▸ **Required action**
Below are lines of data; restate word for word those running from the line containing "was: teal heart" to the line containing "in_first: [1152, 406]", inclusive, and no others.

───── Information

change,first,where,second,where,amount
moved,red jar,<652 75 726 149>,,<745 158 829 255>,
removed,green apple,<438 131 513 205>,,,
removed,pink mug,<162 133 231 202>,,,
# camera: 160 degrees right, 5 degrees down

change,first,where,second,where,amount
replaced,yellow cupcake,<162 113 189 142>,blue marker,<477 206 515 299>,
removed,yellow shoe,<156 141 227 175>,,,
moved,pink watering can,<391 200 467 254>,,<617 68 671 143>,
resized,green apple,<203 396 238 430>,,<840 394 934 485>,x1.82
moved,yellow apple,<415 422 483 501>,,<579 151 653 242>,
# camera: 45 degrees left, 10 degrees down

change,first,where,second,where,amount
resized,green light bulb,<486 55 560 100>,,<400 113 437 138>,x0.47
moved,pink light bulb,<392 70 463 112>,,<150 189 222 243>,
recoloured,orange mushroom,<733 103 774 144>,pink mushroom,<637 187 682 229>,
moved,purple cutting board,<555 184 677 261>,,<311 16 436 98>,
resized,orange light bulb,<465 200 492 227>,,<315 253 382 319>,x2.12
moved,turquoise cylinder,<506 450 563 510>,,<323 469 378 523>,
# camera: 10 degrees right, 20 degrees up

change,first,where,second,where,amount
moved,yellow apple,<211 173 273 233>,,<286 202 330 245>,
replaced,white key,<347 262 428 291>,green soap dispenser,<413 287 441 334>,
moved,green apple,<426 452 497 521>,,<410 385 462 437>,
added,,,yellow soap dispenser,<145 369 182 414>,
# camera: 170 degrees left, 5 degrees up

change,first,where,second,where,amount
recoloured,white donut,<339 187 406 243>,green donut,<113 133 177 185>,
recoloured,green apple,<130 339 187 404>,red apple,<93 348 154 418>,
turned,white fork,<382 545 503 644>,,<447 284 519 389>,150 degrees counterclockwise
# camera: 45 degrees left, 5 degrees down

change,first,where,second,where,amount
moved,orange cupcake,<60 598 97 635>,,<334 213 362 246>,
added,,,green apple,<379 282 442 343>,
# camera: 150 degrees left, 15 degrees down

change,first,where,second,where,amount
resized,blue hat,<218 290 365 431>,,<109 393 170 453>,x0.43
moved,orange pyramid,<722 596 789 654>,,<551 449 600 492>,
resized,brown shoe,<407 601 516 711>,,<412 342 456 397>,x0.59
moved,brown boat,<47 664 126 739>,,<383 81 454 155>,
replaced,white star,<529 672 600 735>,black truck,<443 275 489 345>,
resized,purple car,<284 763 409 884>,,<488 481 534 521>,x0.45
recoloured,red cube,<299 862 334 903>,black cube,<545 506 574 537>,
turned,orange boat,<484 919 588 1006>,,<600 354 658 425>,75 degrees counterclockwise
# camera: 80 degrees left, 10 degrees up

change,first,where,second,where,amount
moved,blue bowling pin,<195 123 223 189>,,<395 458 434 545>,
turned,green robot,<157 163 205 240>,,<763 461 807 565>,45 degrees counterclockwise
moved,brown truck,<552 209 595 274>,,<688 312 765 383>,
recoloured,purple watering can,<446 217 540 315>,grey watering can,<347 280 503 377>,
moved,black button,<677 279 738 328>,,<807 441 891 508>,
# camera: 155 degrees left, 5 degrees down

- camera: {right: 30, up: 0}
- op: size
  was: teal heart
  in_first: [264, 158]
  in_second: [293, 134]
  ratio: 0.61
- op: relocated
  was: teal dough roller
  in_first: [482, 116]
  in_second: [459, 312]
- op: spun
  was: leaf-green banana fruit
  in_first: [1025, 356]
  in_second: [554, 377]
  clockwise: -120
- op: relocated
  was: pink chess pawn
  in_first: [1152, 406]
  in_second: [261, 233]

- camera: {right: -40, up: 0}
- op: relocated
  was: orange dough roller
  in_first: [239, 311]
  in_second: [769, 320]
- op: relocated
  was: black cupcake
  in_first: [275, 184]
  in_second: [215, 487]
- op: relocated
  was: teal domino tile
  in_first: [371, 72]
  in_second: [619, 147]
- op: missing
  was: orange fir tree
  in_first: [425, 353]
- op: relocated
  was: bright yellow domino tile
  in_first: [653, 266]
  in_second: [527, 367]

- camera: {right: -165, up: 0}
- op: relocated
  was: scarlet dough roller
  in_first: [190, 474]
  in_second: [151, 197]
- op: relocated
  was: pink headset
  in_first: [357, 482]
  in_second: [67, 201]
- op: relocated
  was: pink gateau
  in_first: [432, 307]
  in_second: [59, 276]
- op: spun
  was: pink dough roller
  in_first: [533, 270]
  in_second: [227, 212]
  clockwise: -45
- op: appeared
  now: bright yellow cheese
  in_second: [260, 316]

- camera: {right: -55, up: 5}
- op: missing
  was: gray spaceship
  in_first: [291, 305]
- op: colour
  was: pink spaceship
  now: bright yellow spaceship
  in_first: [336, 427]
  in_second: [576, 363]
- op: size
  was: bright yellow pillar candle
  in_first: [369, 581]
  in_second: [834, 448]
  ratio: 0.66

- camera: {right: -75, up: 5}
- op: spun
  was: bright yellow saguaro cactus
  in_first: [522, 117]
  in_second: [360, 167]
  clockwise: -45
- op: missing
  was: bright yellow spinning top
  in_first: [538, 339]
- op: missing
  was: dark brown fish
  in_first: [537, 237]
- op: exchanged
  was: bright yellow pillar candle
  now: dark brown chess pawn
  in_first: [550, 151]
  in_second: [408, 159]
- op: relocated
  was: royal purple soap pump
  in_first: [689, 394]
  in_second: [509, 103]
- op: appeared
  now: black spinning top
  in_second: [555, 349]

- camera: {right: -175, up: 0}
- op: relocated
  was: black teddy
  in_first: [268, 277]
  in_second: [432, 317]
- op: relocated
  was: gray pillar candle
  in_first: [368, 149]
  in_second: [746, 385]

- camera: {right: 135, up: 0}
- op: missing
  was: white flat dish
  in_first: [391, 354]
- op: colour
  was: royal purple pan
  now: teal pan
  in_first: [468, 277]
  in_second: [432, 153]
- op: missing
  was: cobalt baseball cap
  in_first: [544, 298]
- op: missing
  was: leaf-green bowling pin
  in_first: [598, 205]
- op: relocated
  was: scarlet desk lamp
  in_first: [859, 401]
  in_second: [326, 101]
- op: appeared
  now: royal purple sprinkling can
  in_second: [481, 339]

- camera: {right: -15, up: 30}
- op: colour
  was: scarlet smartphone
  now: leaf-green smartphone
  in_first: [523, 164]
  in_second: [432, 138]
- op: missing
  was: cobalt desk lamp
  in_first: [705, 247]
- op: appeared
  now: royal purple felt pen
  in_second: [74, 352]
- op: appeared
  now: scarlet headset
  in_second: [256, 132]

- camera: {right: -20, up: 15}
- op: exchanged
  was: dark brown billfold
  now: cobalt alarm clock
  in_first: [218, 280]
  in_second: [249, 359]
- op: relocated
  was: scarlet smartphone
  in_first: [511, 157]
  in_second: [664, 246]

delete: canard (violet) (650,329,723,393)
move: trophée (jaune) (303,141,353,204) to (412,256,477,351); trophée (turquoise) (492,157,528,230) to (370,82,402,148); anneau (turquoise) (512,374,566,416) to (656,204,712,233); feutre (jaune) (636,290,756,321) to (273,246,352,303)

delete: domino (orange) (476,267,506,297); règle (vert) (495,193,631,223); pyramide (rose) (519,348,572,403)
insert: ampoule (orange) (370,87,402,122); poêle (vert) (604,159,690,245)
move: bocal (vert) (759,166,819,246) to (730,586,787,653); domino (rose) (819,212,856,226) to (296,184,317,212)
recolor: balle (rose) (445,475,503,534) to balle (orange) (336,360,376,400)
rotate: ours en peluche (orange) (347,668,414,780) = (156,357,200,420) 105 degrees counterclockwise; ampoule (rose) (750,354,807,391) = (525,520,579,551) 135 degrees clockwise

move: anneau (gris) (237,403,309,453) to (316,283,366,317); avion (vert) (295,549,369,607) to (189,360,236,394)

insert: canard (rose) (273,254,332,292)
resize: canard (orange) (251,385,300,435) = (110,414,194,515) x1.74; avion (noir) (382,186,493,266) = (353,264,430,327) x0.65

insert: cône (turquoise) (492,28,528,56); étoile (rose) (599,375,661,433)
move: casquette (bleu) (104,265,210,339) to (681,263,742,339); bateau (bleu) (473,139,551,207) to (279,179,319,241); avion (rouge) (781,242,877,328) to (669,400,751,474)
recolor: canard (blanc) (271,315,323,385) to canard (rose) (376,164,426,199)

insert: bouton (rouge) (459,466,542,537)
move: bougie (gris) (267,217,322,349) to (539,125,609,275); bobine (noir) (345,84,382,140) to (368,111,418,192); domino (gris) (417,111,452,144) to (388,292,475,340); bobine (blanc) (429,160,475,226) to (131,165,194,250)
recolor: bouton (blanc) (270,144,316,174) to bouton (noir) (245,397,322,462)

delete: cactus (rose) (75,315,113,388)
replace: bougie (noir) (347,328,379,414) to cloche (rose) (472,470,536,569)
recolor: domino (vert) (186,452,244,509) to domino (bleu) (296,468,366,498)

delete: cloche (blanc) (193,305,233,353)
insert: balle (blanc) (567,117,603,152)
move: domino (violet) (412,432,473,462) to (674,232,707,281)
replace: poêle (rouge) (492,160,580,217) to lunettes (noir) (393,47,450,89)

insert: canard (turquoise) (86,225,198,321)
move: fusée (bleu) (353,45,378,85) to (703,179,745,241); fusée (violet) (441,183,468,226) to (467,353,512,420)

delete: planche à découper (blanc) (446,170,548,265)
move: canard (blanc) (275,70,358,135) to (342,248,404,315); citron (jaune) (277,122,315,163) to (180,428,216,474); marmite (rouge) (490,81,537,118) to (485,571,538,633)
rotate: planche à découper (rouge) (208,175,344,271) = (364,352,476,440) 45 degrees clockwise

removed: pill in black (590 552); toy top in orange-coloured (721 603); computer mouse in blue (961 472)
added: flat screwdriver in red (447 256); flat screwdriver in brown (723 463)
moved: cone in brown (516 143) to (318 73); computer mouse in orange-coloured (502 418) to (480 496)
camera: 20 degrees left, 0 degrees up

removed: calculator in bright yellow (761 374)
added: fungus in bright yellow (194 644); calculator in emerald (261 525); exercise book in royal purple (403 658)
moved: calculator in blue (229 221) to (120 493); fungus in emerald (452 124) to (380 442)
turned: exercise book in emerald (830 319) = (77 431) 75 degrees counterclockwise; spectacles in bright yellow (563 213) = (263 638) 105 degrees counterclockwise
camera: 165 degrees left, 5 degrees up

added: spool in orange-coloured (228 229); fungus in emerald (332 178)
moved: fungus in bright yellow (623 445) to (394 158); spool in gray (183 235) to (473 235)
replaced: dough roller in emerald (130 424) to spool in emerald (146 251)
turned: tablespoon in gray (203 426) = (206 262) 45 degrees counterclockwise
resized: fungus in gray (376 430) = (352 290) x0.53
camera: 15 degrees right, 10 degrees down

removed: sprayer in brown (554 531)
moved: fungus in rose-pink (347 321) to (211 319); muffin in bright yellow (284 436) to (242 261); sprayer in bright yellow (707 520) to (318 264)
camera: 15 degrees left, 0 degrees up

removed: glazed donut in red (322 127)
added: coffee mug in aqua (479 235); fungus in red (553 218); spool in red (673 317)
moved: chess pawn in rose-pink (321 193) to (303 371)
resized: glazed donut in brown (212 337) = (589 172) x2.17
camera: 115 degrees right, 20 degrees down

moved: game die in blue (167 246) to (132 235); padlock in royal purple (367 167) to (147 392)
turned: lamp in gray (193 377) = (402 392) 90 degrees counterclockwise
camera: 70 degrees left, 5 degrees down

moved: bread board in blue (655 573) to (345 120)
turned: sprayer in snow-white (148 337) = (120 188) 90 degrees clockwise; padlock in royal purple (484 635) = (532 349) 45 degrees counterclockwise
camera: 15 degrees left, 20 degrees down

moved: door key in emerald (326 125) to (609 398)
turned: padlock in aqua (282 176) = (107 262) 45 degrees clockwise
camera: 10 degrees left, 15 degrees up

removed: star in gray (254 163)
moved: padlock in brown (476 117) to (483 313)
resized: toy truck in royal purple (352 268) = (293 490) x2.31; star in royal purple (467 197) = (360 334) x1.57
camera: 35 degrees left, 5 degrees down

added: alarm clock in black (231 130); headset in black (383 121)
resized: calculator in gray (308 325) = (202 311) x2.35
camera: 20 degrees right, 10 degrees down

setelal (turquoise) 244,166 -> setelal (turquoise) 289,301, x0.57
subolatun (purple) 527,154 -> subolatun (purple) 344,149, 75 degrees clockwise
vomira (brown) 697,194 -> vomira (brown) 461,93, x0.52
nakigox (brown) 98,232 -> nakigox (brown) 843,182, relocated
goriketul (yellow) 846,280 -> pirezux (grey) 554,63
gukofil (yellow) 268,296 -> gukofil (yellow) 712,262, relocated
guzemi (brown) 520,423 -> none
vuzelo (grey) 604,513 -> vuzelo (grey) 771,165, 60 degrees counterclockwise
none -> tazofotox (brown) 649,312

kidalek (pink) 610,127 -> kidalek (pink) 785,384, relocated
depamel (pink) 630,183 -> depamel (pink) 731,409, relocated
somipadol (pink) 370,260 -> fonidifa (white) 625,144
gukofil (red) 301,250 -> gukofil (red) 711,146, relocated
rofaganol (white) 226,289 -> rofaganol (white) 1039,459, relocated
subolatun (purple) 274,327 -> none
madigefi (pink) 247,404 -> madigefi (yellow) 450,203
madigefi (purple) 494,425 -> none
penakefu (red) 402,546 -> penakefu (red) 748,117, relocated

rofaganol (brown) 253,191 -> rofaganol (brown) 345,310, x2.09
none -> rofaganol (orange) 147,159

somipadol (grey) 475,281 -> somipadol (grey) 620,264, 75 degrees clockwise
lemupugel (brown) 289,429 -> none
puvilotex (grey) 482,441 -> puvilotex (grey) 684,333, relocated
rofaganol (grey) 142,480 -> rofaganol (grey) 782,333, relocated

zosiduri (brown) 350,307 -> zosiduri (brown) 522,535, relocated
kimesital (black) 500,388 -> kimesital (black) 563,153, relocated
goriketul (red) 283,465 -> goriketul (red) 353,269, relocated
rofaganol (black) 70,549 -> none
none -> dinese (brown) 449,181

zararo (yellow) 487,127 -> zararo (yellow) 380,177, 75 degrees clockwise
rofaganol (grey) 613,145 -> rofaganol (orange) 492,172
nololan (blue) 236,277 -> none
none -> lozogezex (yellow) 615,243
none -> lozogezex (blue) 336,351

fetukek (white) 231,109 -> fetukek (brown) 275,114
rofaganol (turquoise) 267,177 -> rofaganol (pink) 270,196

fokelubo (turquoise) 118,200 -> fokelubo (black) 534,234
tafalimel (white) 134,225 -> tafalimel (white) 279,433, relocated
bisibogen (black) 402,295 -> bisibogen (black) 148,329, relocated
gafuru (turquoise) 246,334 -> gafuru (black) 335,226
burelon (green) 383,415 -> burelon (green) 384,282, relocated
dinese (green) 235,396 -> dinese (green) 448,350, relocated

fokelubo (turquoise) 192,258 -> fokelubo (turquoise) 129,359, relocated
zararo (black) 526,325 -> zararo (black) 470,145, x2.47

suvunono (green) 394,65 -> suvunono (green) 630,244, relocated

──────────

▸ **Solution to the exercise**
  was: teal heart
  in_first: [264, 158]
  in_second: [293, 134]
  ratio: 0.61
- op: relocated
  was: teal dough roller
  in_first: [482, 116]
  in_second: [459, 312]
- op: spun
  was: leaf-green banana fruit
  in_first: [1025, 356]
  in_second: [554, 377]
  clockwise: -120
- op: relocated
  was: pink chess pawn
  in_first: [1152, 406]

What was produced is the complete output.